• _Assignment_:
Please return every line in the entries below with the word "fork" in it.

Items from a dataset:
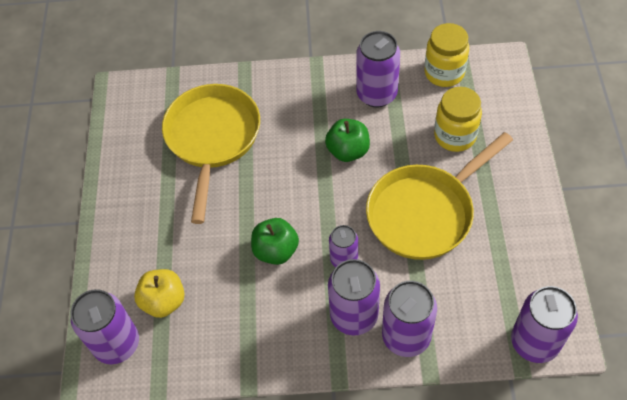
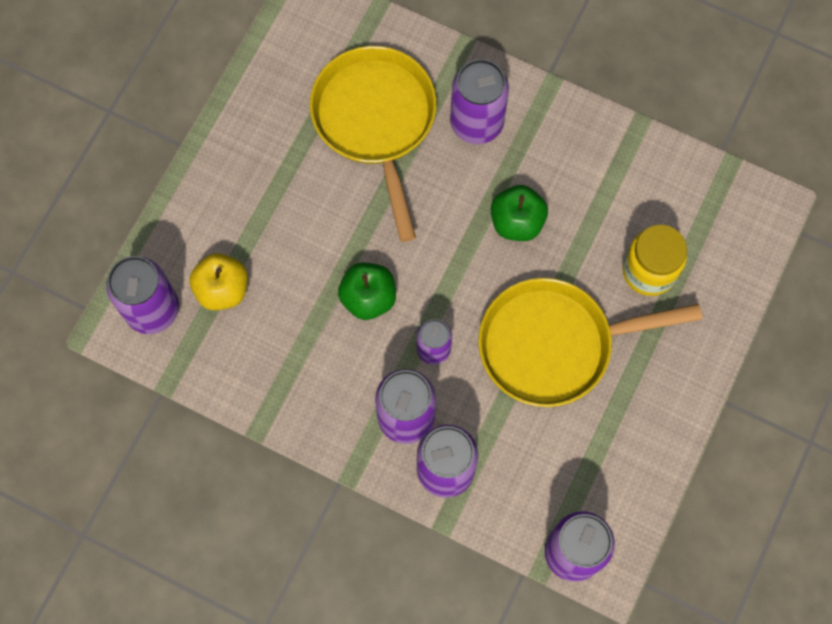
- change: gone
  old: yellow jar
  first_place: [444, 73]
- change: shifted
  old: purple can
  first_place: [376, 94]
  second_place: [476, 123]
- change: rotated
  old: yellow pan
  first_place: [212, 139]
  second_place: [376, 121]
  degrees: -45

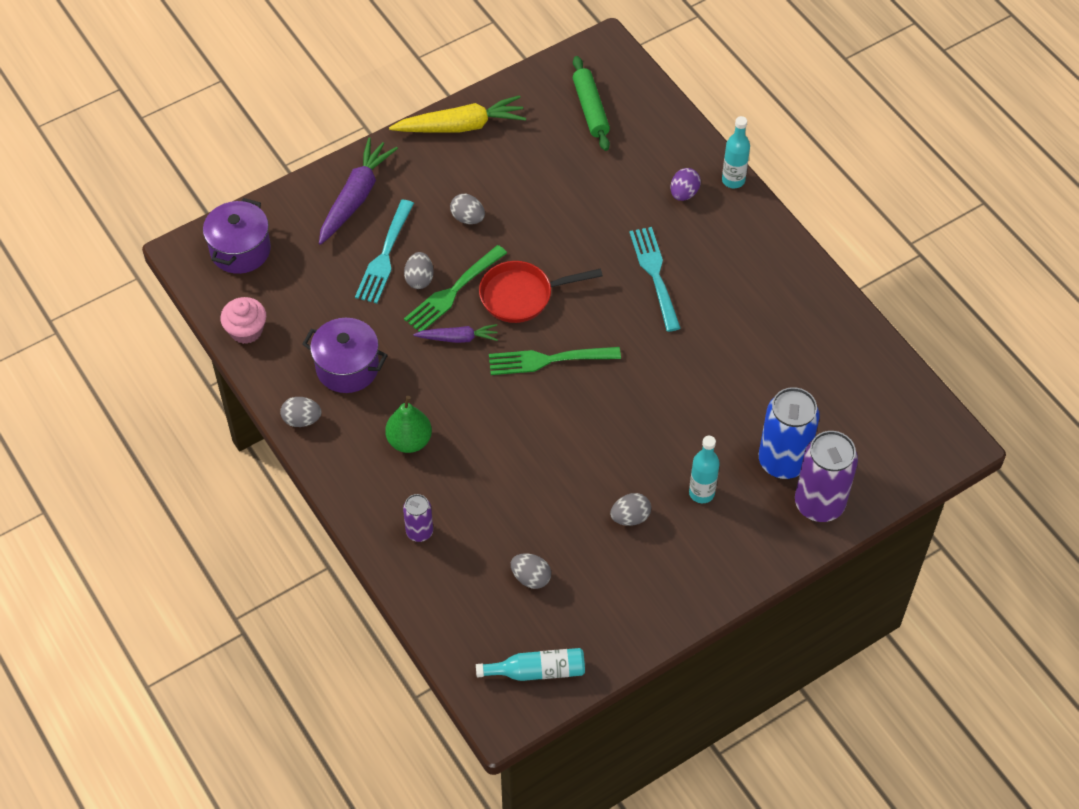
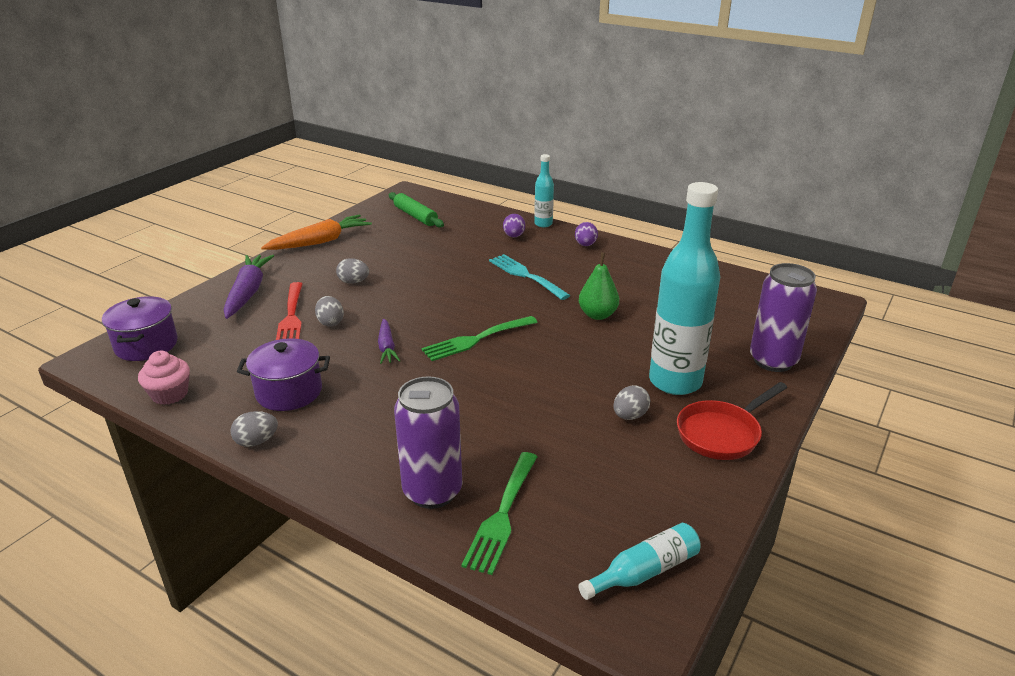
- change: gone
  old: grey egg
  first_place: [531, 578]
- change: gone
  old: blue can
  first_place: [783, 461]
- change: new
  new: purple egg
  second_place: [585, 245]
- change: shifted
  old: green pear
  first_place: [409, 441]
  second_place: [597, 315]
- change: shifted
  old: green fork
  first_place: [453, 291]
  second_place: [502, 514]
- change: shifted
  old: red pan
  first_place: [522, 296]
  second_place: [722, 433]
- change: repainted
  old: turquoise fork
  new: red fork
  first_place: [385, 255]
  second_place: [291, 317]
- change: repainted
  old: yellow carrot
  new: orange carrot
  first_place: [460, 126]
  second_place: [320, 242]
- change: rotated
  old: purple carrot
  first_place: [458, 338]
  second_place: [387, 347]
  degrees: 105
- change: scaled
  old: purple can
  first_place: [419, 532]
  second_place: [432, 491]
  factor: 1.89
- change: scaled
  old: turquoise bottle
  first_place: [701, 493]
  second_place: [675, 382]
  factor: 2.08

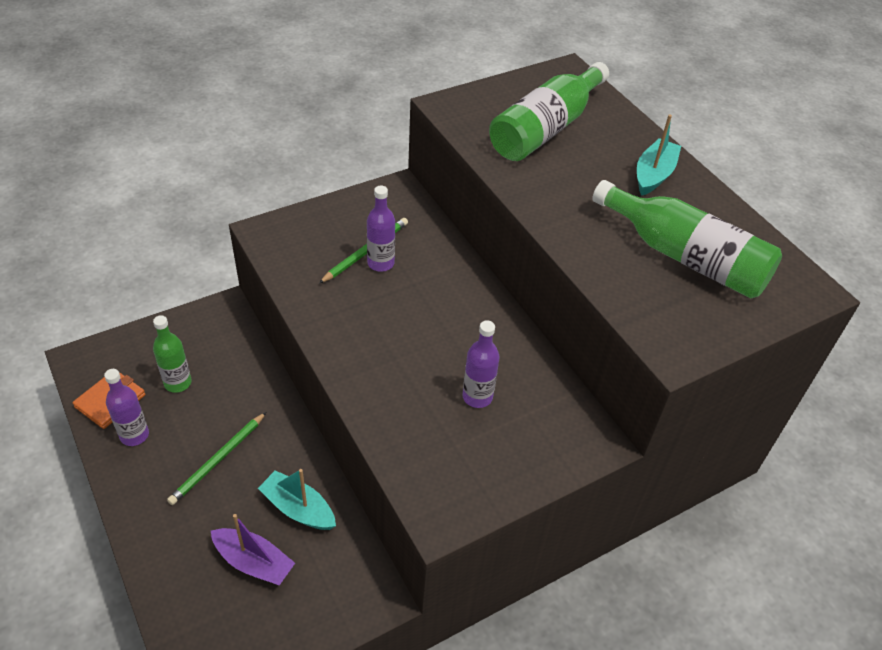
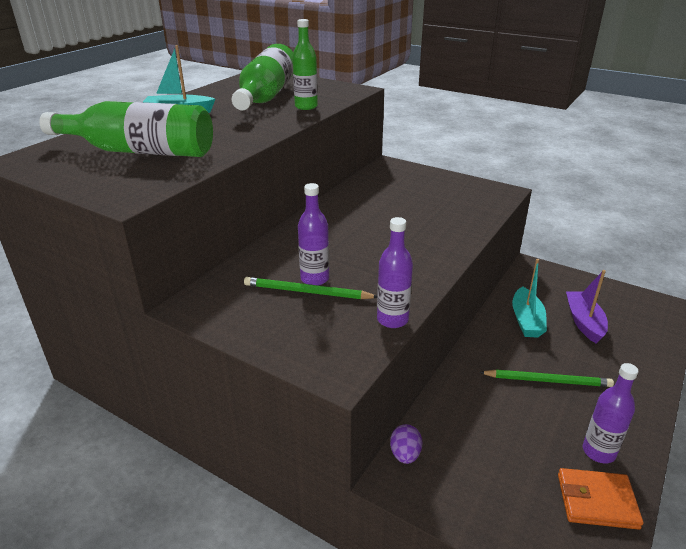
- change: new
  new: purple egg
  second_place: [405, 454]
- change: shifted
  old: green bottle
  first_place: [178, 383]
  second_place: [306, 107]
- change: shifted
  old: purple bottle
  first_place: [477, 397]
  second_place: [392, 319]

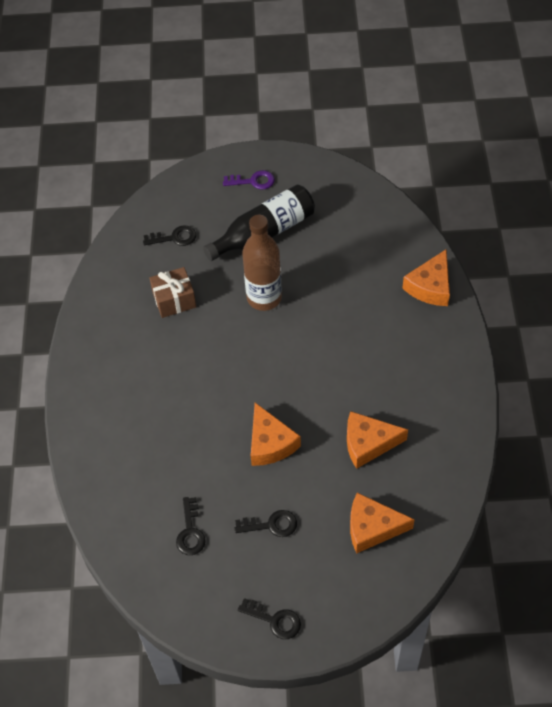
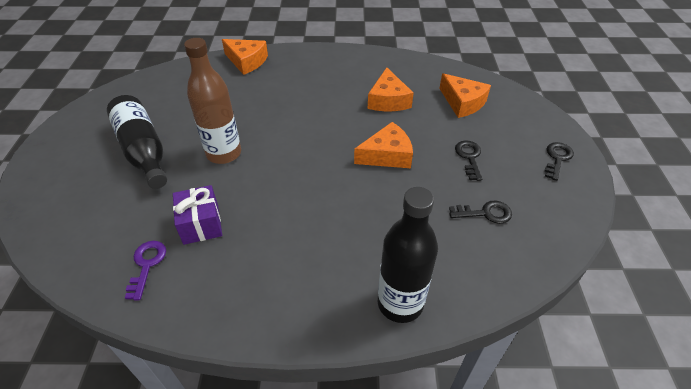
- change: gone
  old: black key
  first_place: [174, 238]
- change: new
  new: black bottle
  second_place: [400, 303]
- change: shifted
  old: purple key
  first_place: [253, 181]
  second_place: [146, 265]
- change: repainted
  old: brown gift
  new: purple gift
  first_place: [174, 300]
  second_place: [201, 224]
- change: rotated
  old: orange cheese
  first_place: [372, 527]
  second_place: [462, 103]
  degrees: -45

• _Answer below_:
  old: green fork
  old: turquoise fork
  new: red fork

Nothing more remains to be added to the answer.